### Entries provided
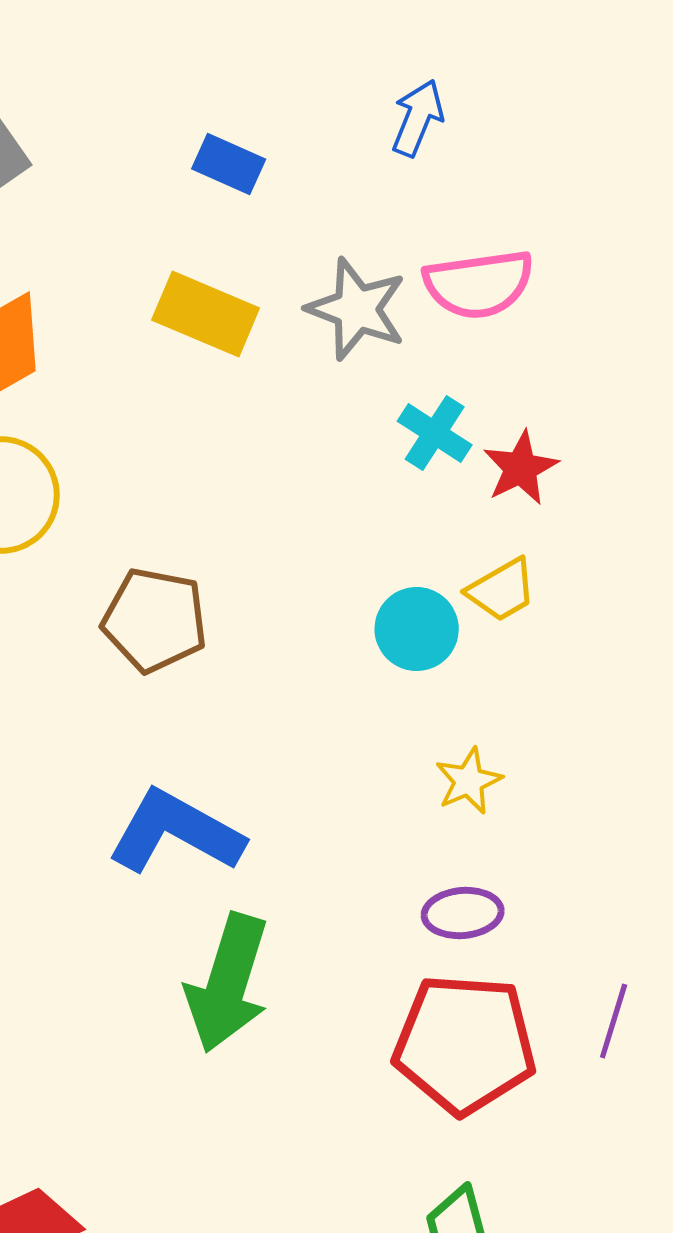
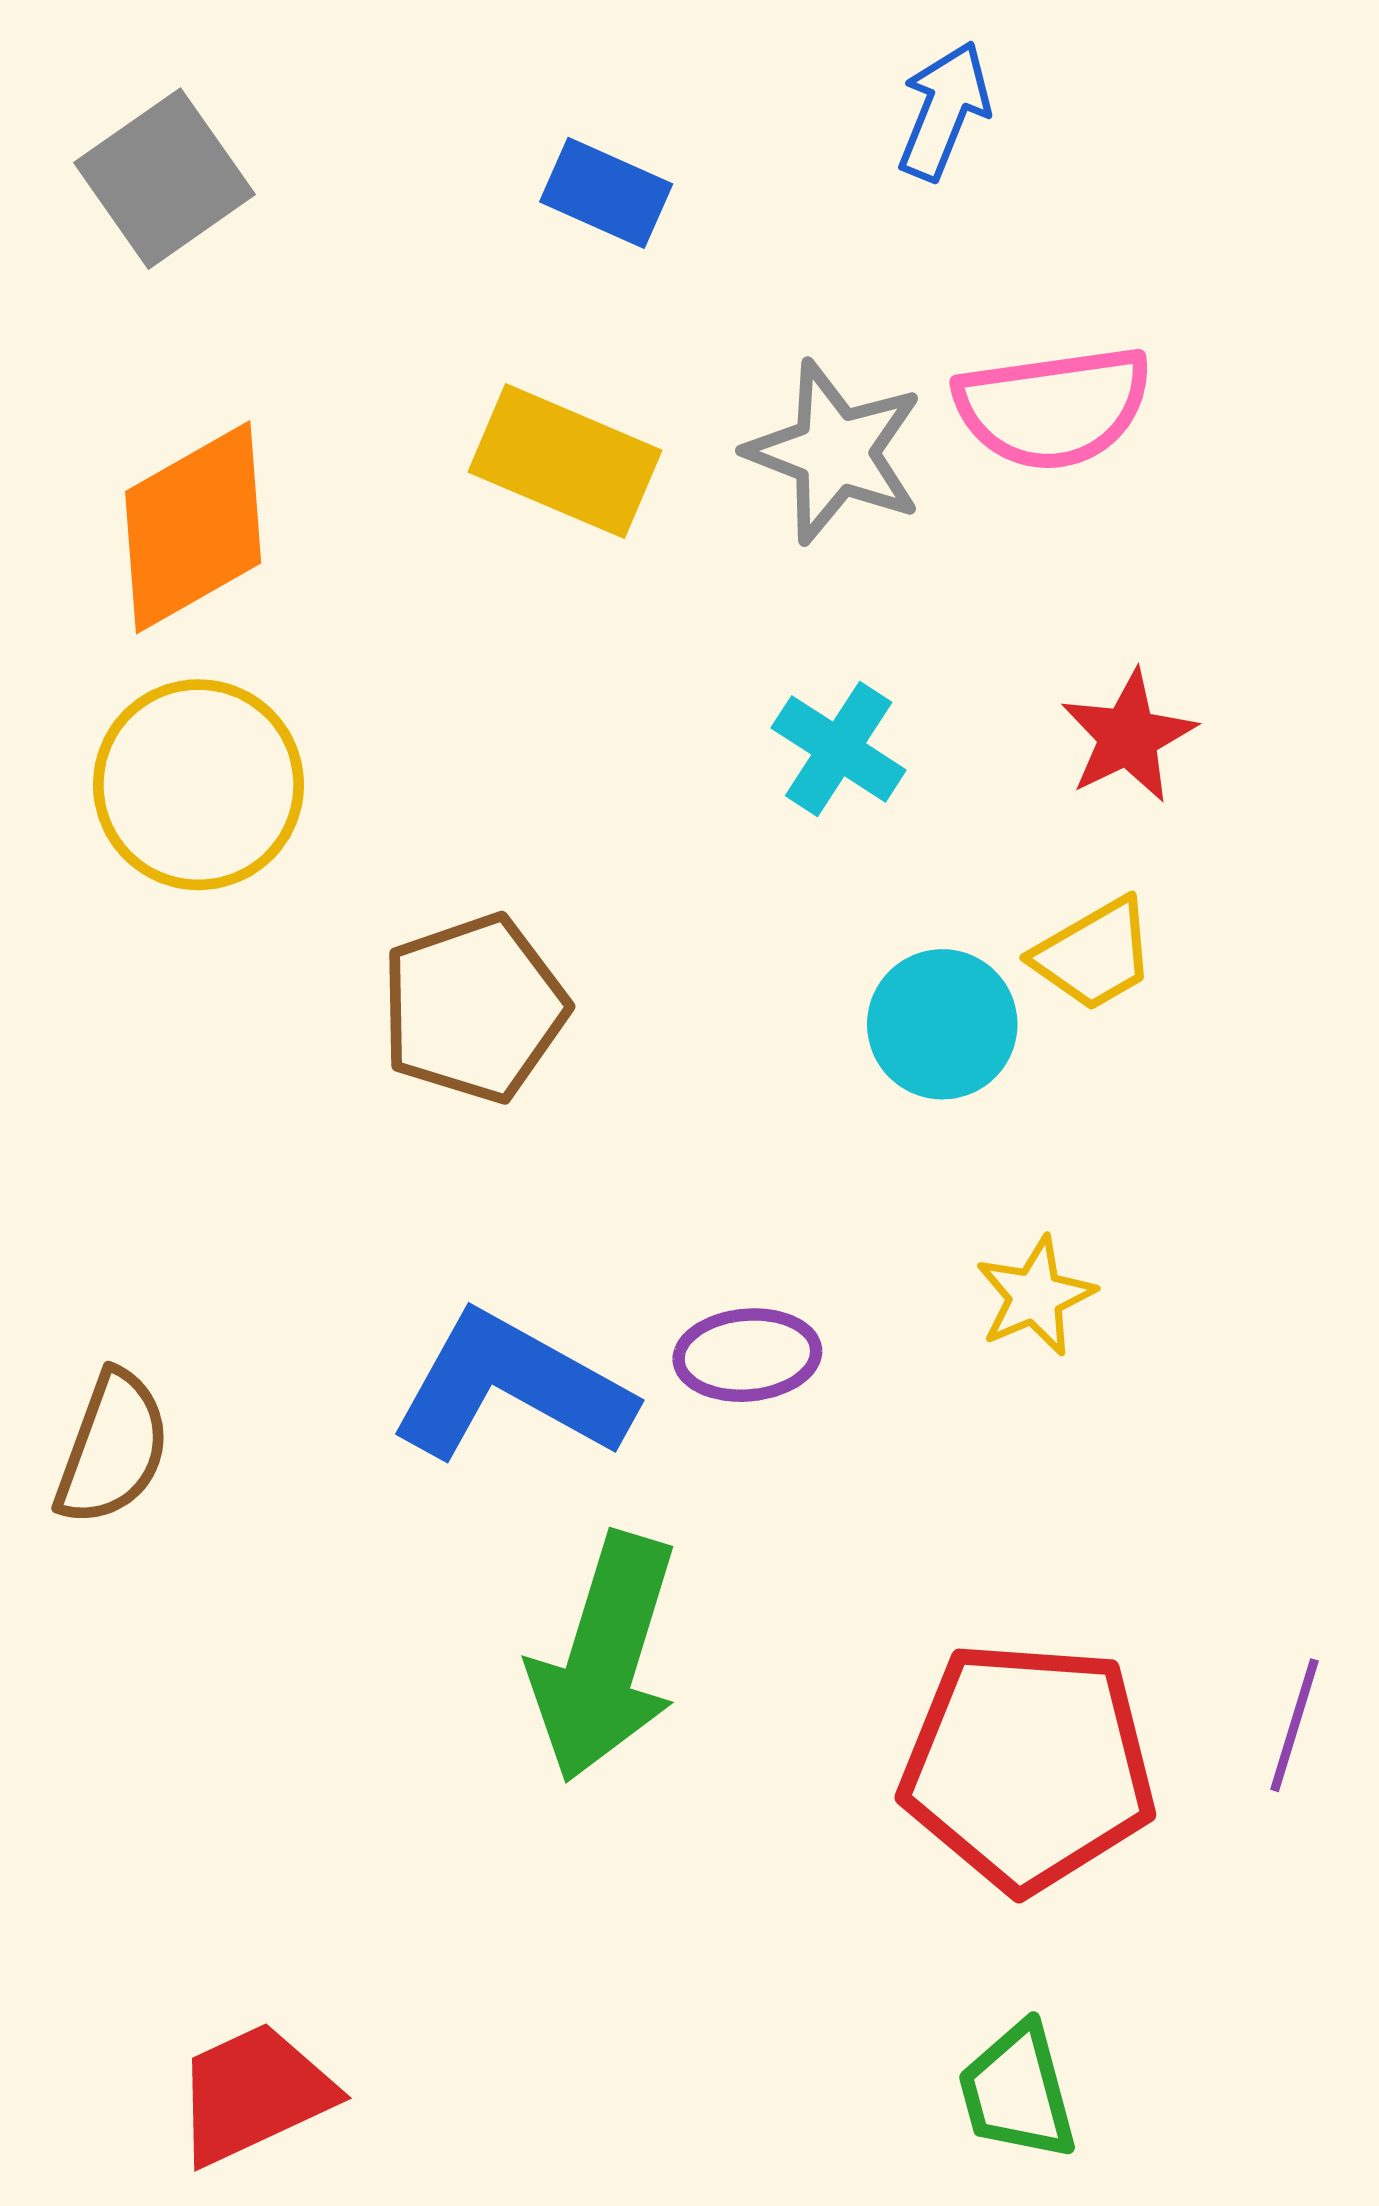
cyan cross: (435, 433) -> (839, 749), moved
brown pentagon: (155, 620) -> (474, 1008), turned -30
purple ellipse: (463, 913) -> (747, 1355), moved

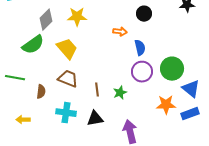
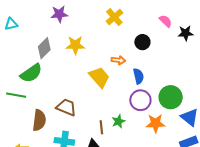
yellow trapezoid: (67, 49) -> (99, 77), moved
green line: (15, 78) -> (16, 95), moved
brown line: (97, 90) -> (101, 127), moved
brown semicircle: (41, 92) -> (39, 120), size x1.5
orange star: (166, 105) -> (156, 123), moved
######
*Assigned task*. The records must appear again word for word, though none of their pictures should.

*Answer to the exercise*.
cyan cross: (435, 433) -> (839, 749), moved
brown pentagon: (155, 620) -> (474, 1008), turned -30
purple ellipse: (463, 913) -> (747, 1355), moved

yellow trapezoid: (67, 49) -> (99, 77), moved
green line: (15, 78) -> (16, 95), moved
brown line: (97, 90) -> (101, 127), moved
brown semicircle: (41, 92) -> (39, 120), size x1.5
orange star: (166, 105) -> (156, 123), moved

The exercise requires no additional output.